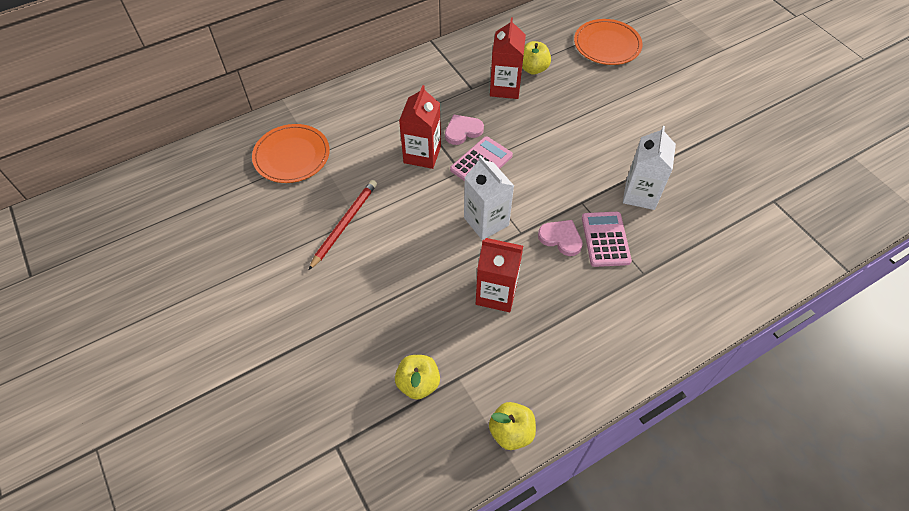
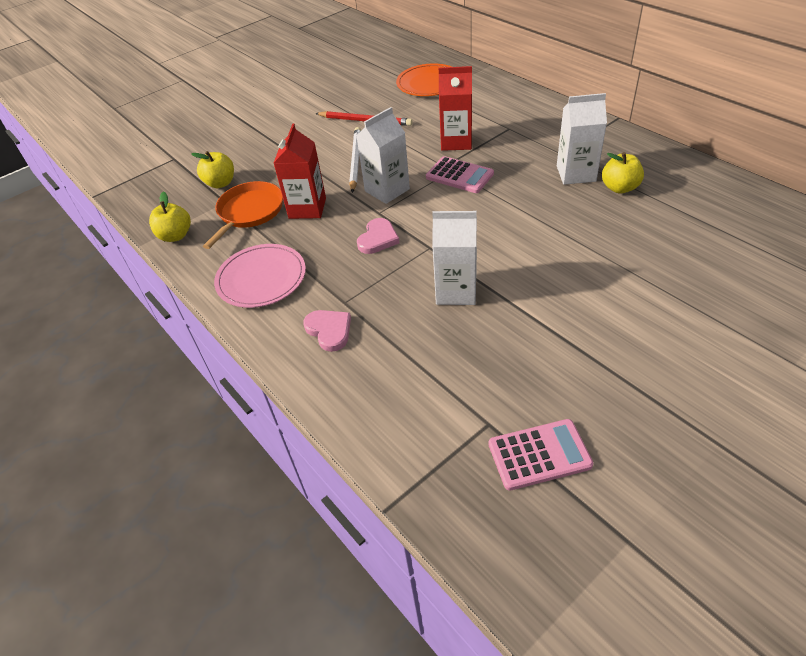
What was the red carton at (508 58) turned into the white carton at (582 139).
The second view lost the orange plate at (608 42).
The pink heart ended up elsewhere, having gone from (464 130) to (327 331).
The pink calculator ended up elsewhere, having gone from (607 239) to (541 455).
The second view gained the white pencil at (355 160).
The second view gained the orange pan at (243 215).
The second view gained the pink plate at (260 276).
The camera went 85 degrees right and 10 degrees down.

■ ■ ■ ■ ■

### Task brief
Where a line of the material above holds the string "white", copy that line.

### Task response
What was the red carton at (508 58) turned into the white carton at (582 139).
The second view gained the white pencil at (355 160).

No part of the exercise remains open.